• Input material
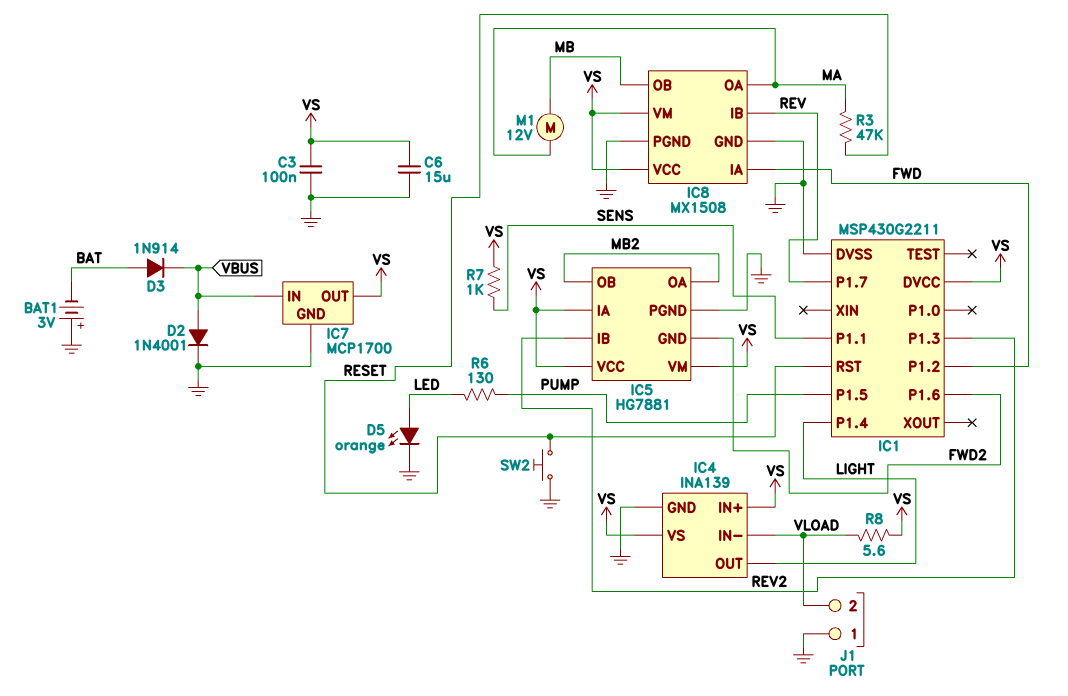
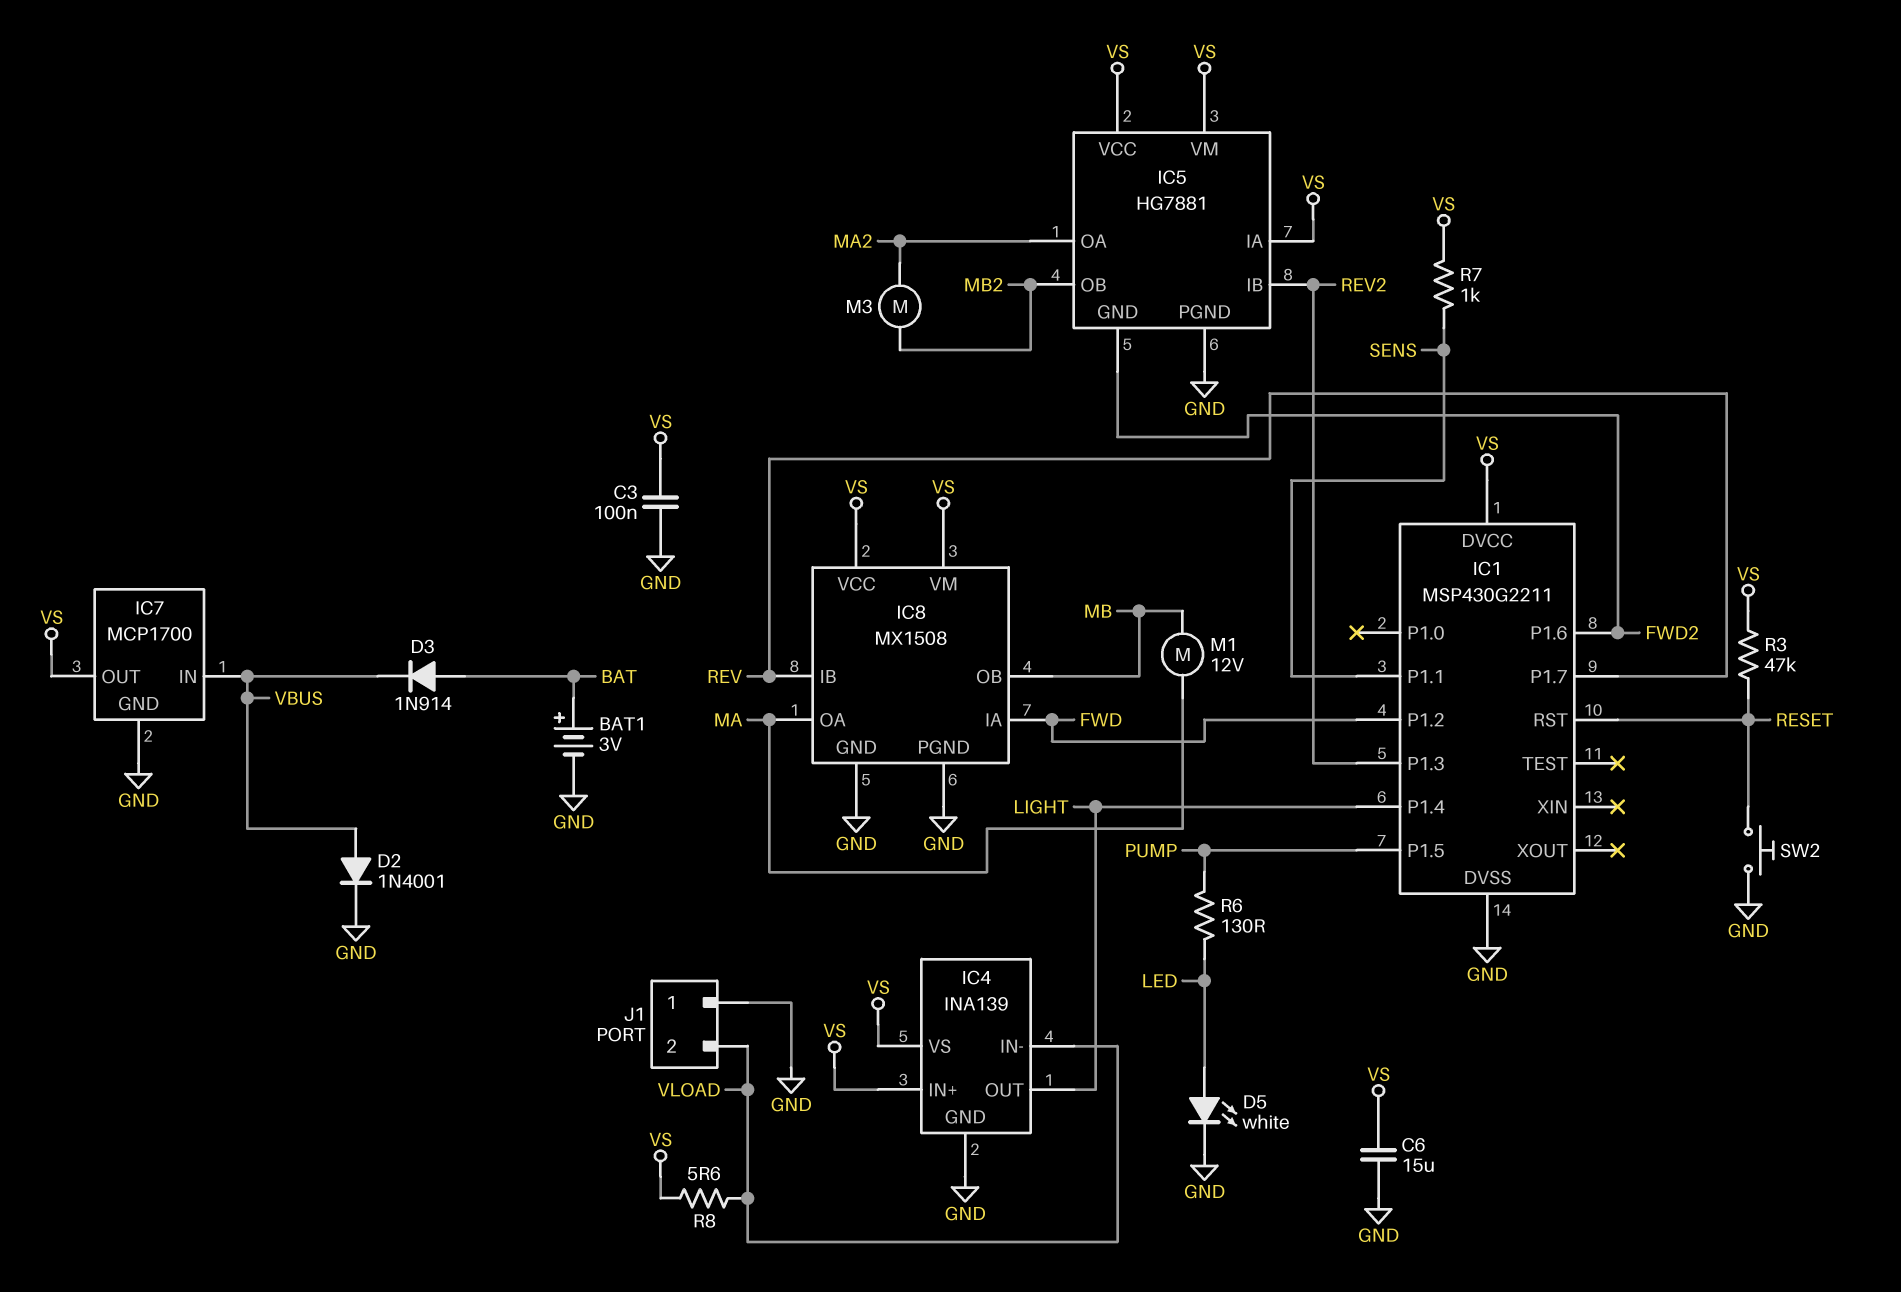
BAT1: 3V (plus GND, minus BAT) -> 3V (plus BAT, minus GND)
D5: LED orange (A LED, K GND) -> LED white (A LED, K GND)
IC5 pin OA: MB2 -> MA2
M3: none -> motor (MA2, MB2)
R3: 47k (MA, RESET) -> 47k (RESET, VS)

• Task to complete
Repeat all the data as it stands, dropping any images it holds.

• Solution
BAT1: 3V (plus GND, minus BAT) -> 3V (plus BAT, minus GND)
D5: LED orange (A LED, K GND) -> LED white (A LED, K GND)
IC5 pin OA: MB2 -> MA2
M3: none -> motor (MA2, MB2)
R3: 47k (MA, RESET) -> 47k (RESET, VS)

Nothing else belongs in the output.